* [Problem statement]: From the entries below, list each line with "pomarańczowy".

* [Data to process]:
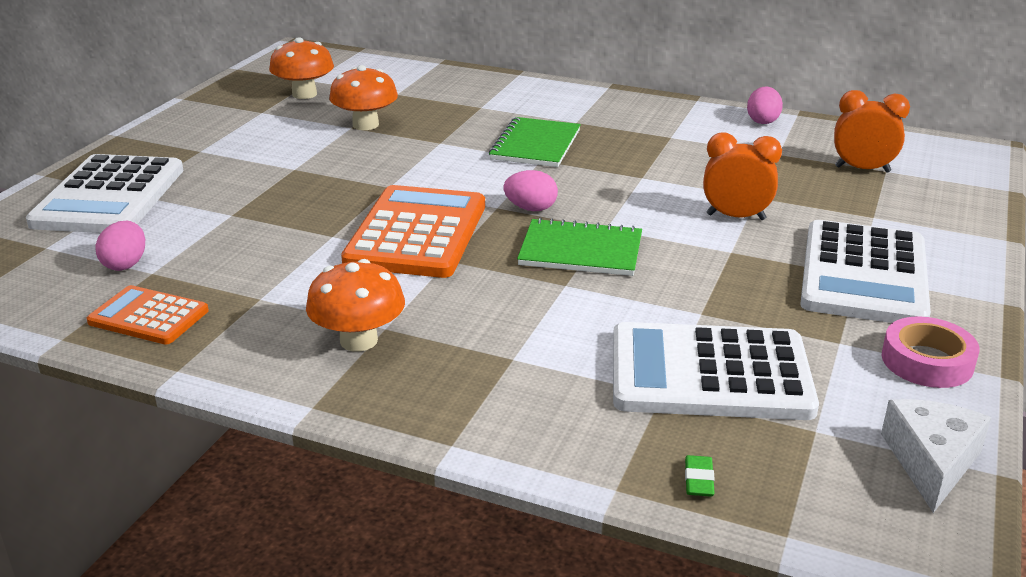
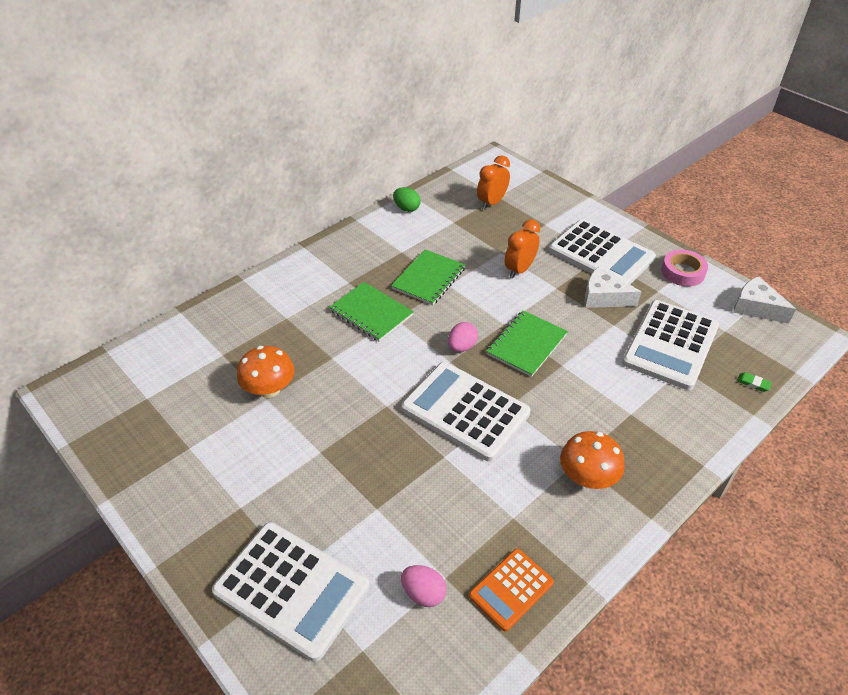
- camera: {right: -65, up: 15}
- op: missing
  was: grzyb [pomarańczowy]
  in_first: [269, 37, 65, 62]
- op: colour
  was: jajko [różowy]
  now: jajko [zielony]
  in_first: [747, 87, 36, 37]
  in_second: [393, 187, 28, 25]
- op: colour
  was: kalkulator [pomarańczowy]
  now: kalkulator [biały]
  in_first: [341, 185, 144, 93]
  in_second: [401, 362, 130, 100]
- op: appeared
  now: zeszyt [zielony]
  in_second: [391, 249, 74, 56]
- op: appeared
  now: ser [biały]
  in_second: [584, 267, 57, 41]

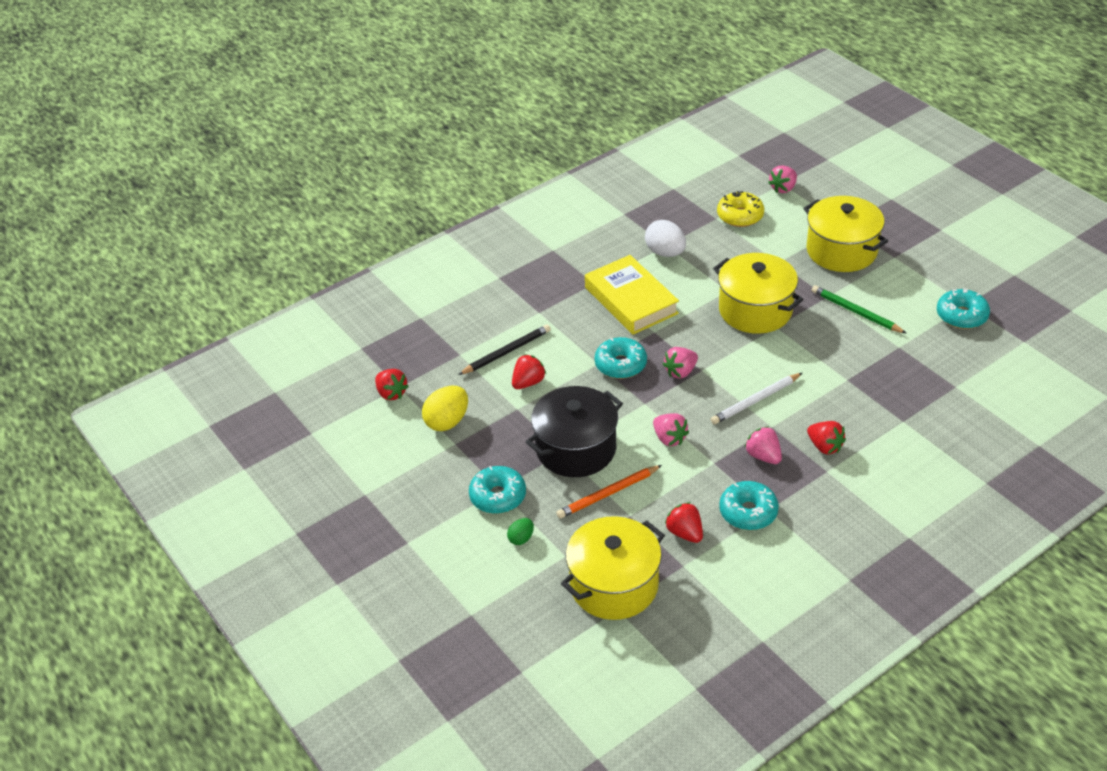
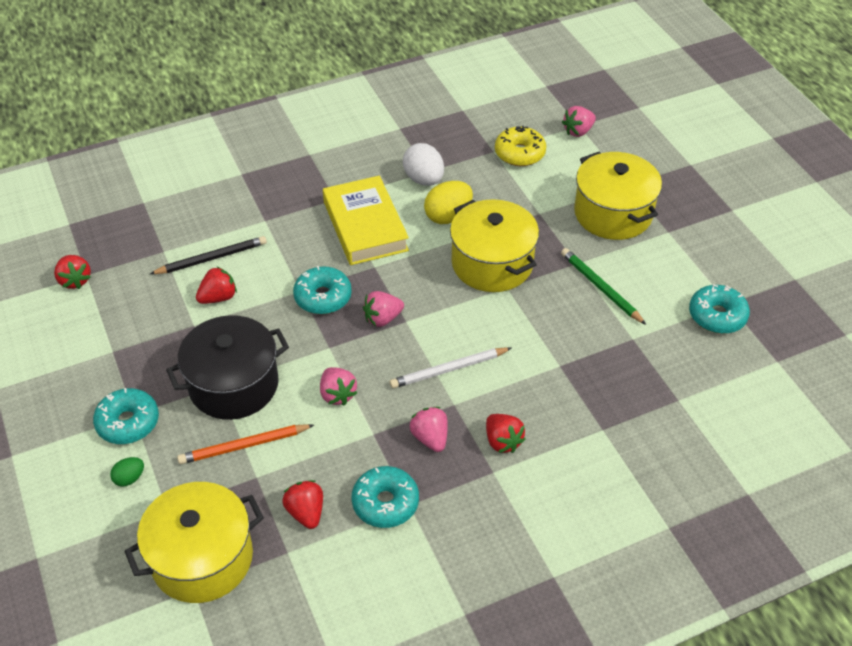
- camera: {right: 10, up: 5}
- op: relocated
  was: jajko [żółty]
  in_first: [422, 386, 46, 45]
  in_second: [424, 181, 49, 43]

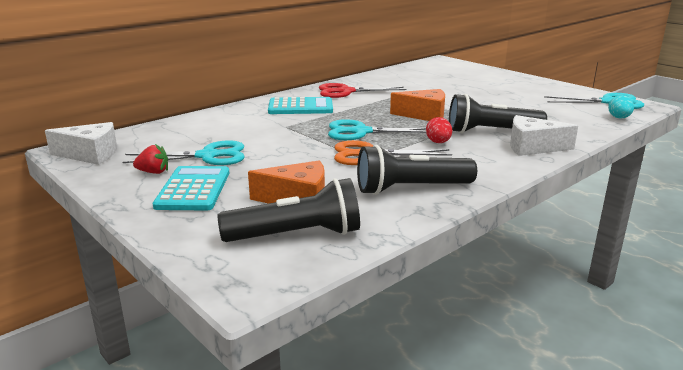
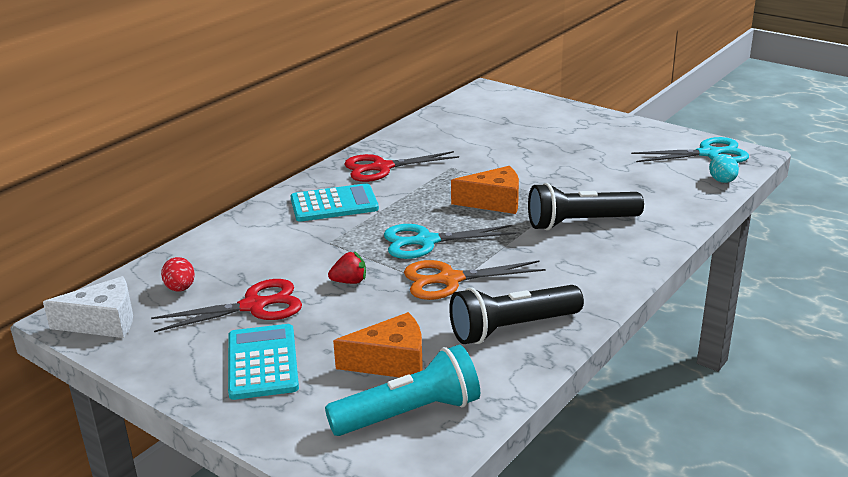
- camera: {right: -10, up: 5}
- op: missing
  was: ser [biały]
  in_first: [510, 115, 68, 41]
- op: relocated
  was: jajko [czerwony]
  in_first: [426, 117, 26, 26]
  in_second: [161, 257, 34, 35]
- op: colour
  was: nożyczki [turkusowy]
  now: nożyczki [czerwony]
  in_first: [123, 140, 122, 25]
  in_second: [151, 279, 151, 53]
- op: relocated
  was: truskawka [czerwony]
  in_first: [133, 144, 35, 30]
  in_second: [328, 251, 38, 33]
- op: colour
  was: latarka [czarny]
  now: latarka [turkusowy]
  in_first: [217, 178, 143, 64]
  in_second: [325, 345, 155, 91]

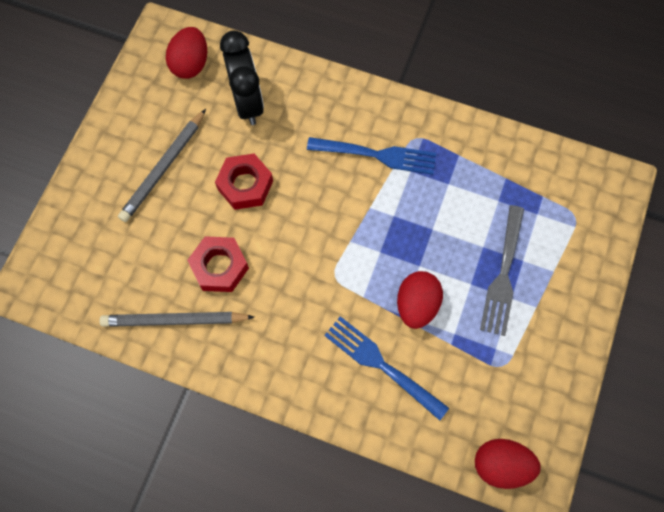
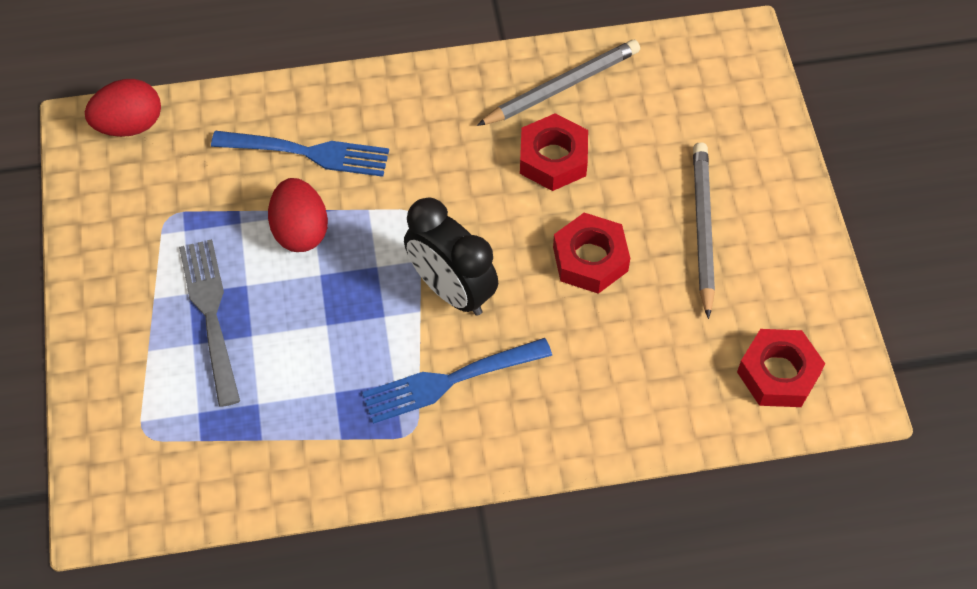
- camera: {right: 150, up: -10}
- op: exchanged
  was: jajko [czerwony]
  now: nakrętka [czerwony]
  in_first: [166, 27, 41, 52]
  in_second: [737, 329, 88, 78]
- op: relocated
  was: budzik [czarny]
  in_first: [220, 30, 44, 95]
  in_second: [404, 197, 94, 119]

...

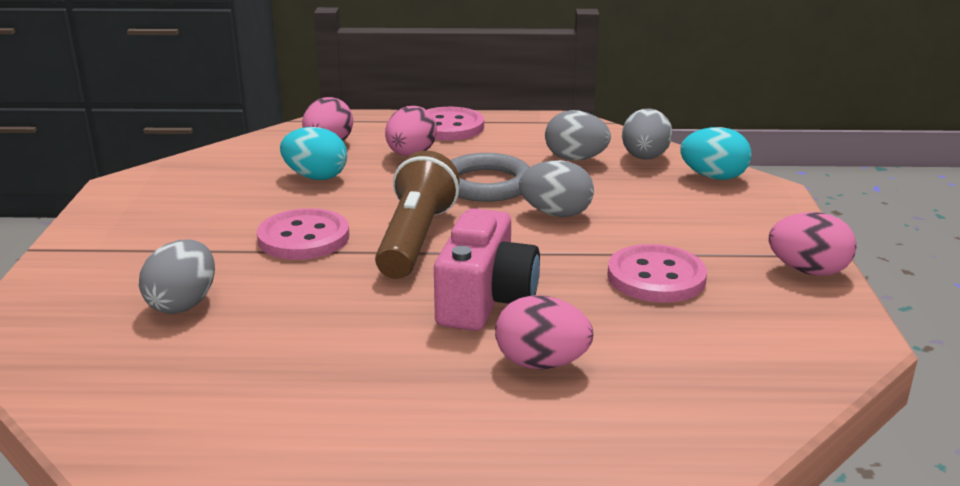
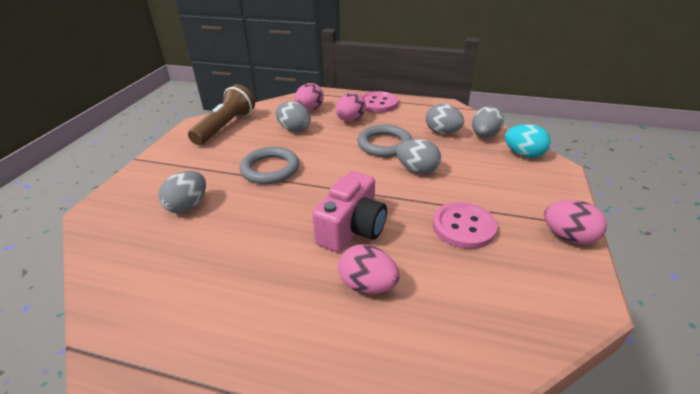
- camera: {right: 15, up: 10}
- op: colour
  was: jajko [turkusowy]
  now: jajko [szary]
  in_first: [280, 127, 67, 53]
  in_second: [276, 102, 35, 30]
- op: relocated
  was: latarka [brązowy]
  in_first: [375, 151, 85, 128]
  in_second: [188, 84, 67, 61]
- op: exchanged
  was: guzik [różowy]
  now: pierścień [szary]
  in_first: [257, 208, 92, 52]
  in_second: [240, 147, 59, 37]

* [Answer to the problem]:
  was: grzyb [pomarańczowy]
  was: kalkulator [pomarańczowy]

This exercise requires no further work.